[Items from a dataset]
'''
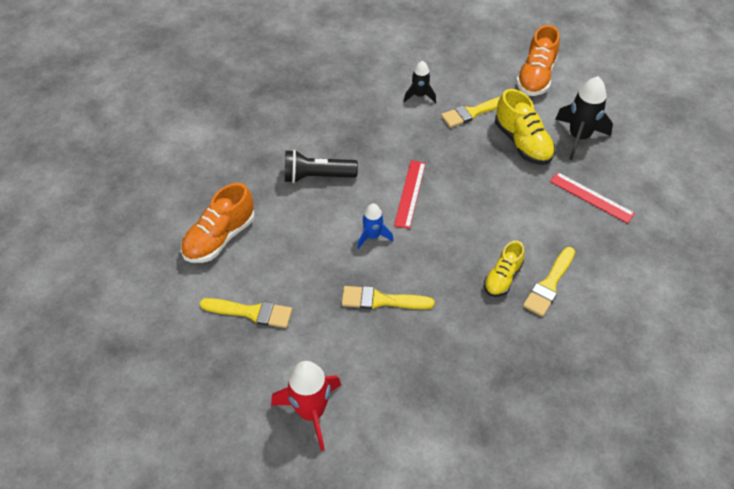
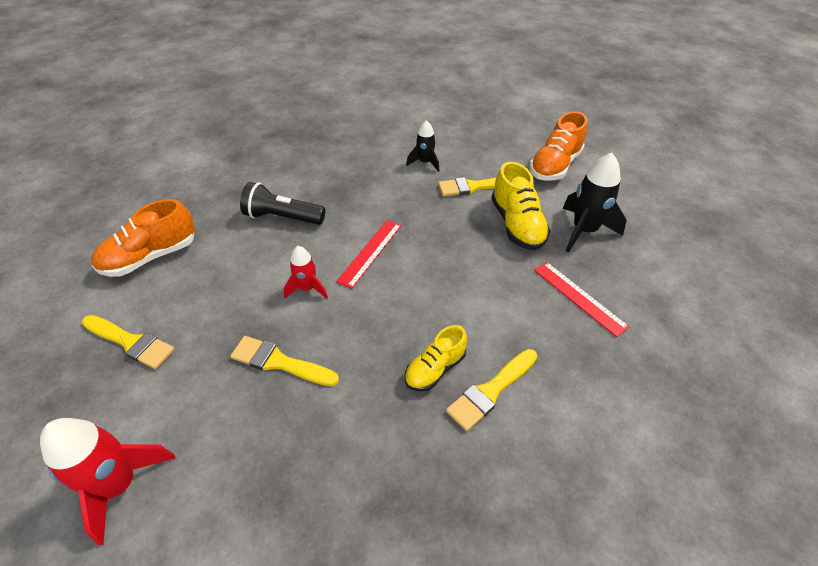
camera: 15 degrees right, 5 degrees down
blue rocket [357,203,393,249] -> red rocket [283,246,328,299]

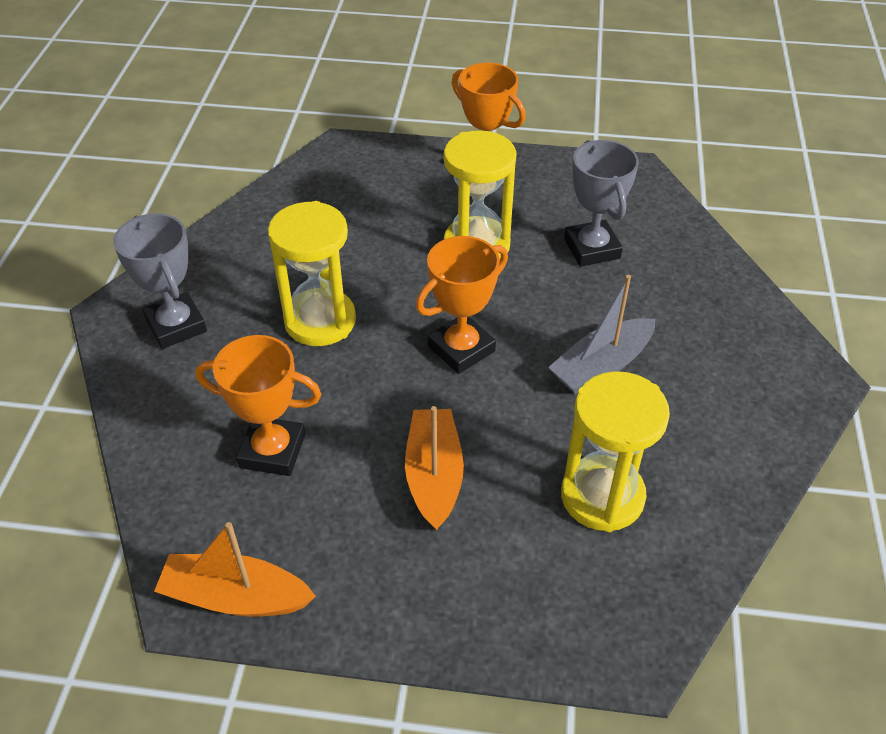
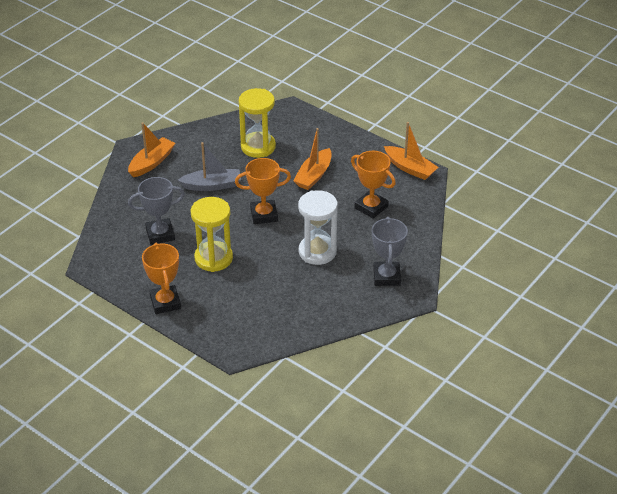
camera: 150 degrees left, 5 degrees down
yellow hourglass [268,201,356,346] -> white hourglass [298,190,338,265]
grey trophy [564,140,639,267] -> grey trophy turned 60 degrees clockwise [128,177,185,245]
none -> orange boat [128,122,175,177]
'''
> Exercise objective
List every line above that holds the word "camera".

> Task solution
camera: 15 degrees right, 5 degrees down
camera: 150 degrees left, 5 degrees down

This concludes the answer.